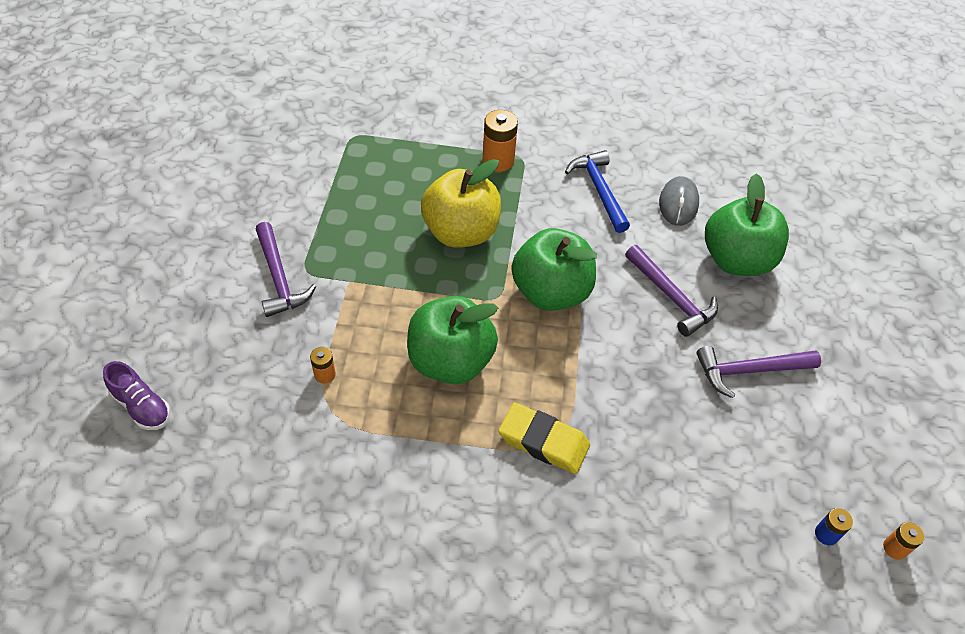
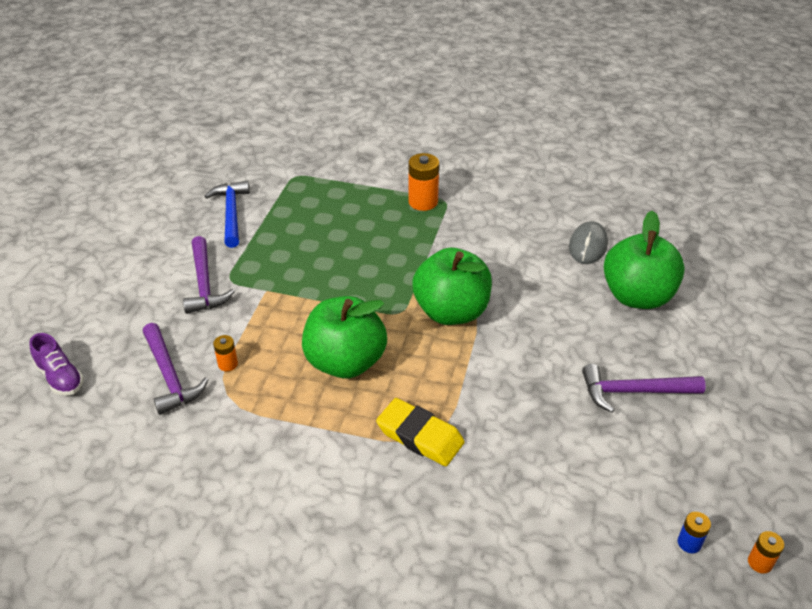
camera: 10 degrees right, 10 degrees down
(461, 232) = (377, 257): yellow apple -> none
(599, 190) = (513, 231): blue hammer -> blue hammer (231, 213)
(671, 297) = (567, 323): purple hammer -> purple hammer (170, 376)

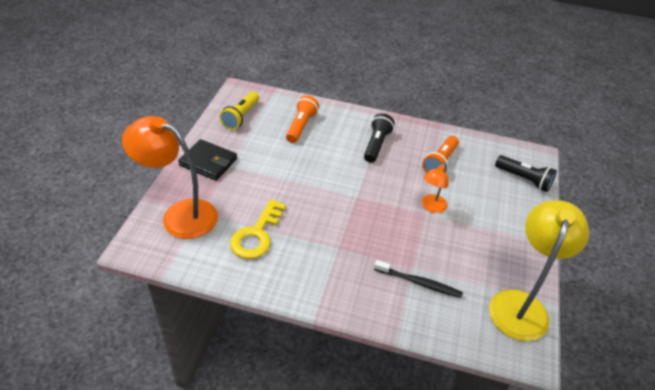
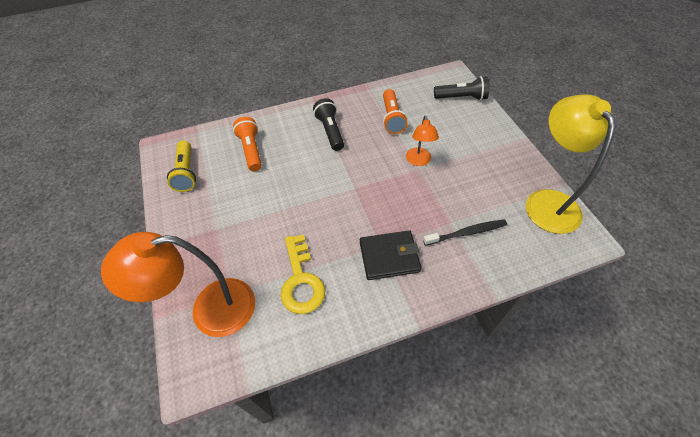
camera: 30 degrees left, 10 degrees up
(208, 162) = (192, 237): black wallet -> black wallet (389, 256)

* _Task description_: Word-for-word output of every record is needed, with images omitted.

* _Expected answer_:
camera: 10 degrees right, 10 degrees down
(461, 232) = (377, 257): yellow apple -> none
(599, 190) = (513, 231): blue hammer -> blue hammer (231, 213)
(671, 297) = (567, 323): purple hammer -> purple hammer (170, 376)

camera: 30 degrees left, 10 degrees up
(208, 162) = (192, 237): black wallet -> black wallet (389, 256)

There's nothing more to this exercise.